Problem description: Pick every line from the data that holds the word "flashlight".

::: Data for this exercise :::

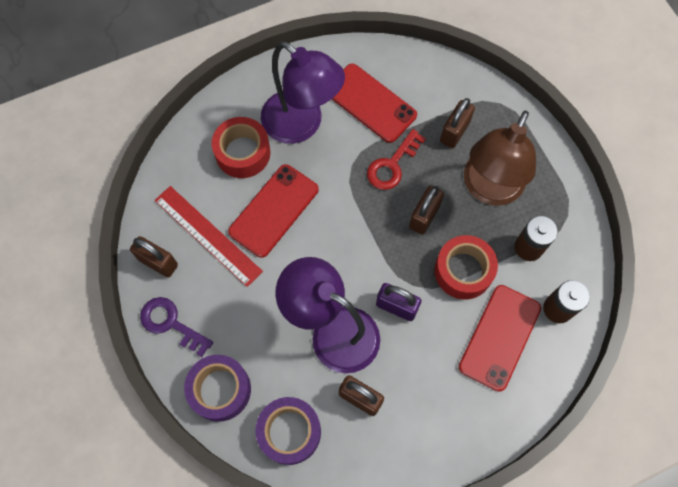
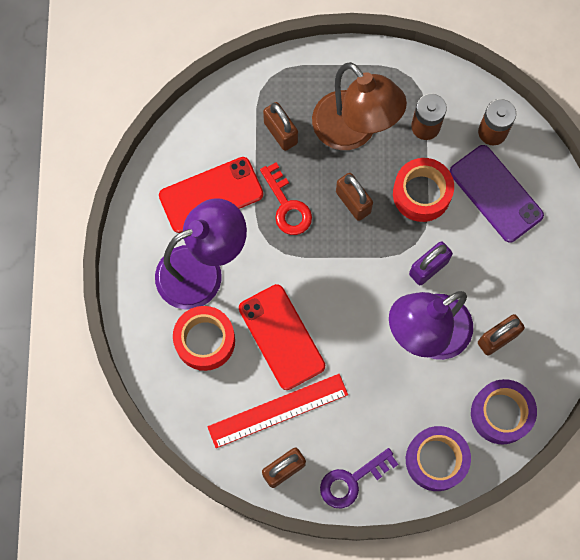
camera: 65 degrees left, 5 degrees up
(499, 337) = (496, 193): red phone -> purple phone

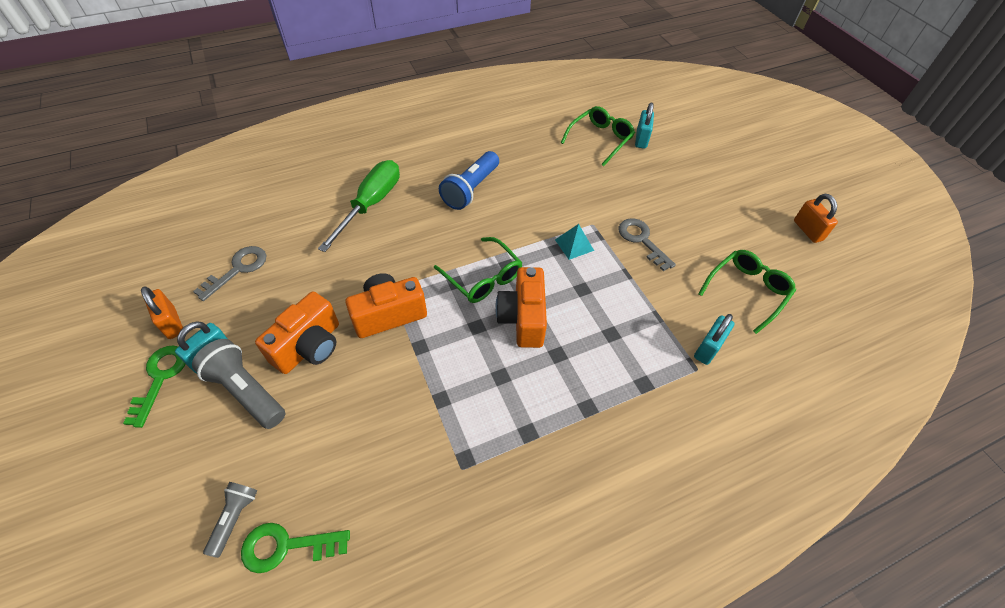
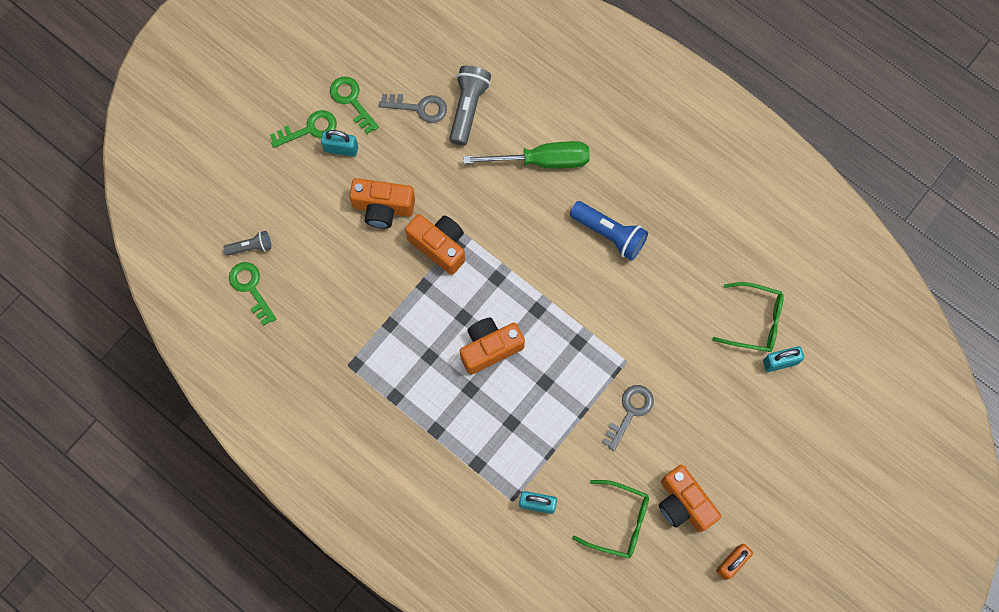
camera: 65 degrees right, 20 degrees up
(172, 323) = (351, 100): orange padlock -> green key
(246, 391) = (329, 191): grey flashlight -> grey flashlight (468, 108)
(471, 189) = (609, 234): blue flashlight -> blue flashlight turned 150 degrees counterclockwise
(483, 278) = (513, 297): green glasses -> none
(574, 245) = (591, 355): turquoise pyramid -> none
(743, 239) = (683, 504): none -> orange camera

:::

Your response:
(246, 391) = (329, 191): grey flashlight -> grey flashlight (468, 108)
(471, 189) = (609, 234): blue flashlight -> blue flashlight turned 150 degrees counterclockwise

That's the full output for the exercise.